____ INPUT DATA
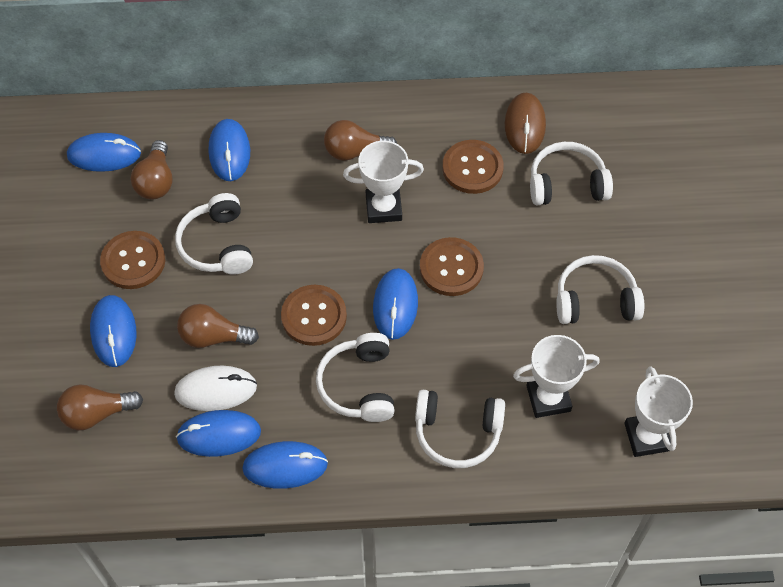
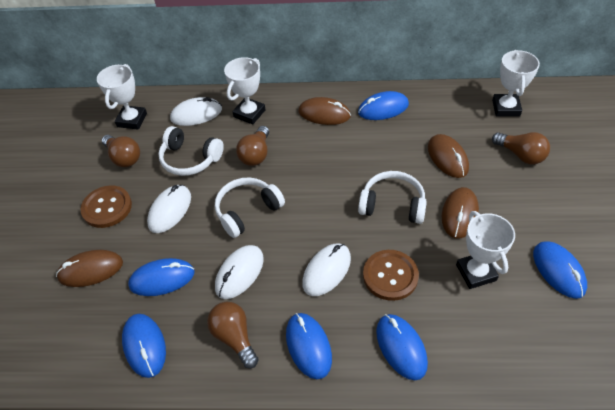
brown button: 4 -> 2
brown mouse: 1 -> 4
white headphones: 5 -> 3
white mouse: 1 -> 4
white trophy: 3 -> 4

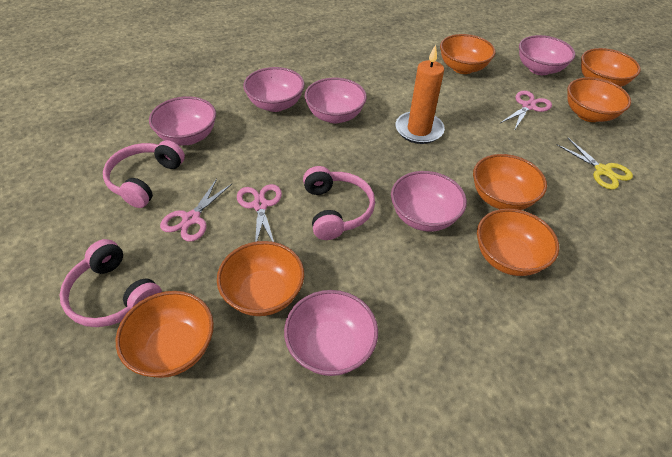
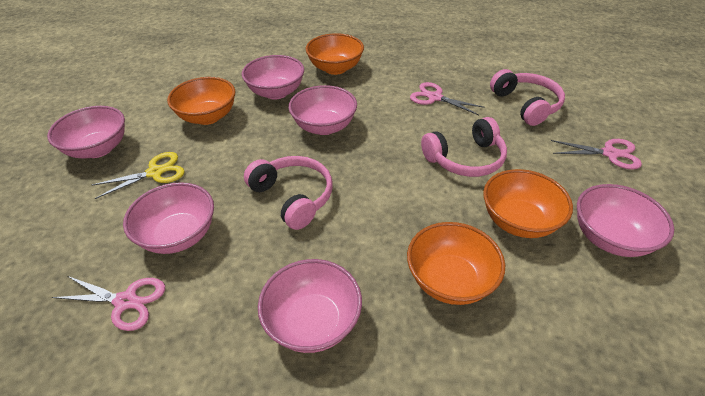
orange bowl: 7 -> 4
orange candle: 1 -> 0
________
▶ _TASK INSTRUCTIONS_
Send back the entries above exactly. Skip the images.

▶ _RESPONSE TO THE TASK_
brown button: 4 -> 2
brown mouse: 1 -> 4
white headphones: 5 -> 3
white mouse: 1 -> 4
white trophy: 3 -> 4

orange bowl: 7 -> 4
orange candle: 1 -> 0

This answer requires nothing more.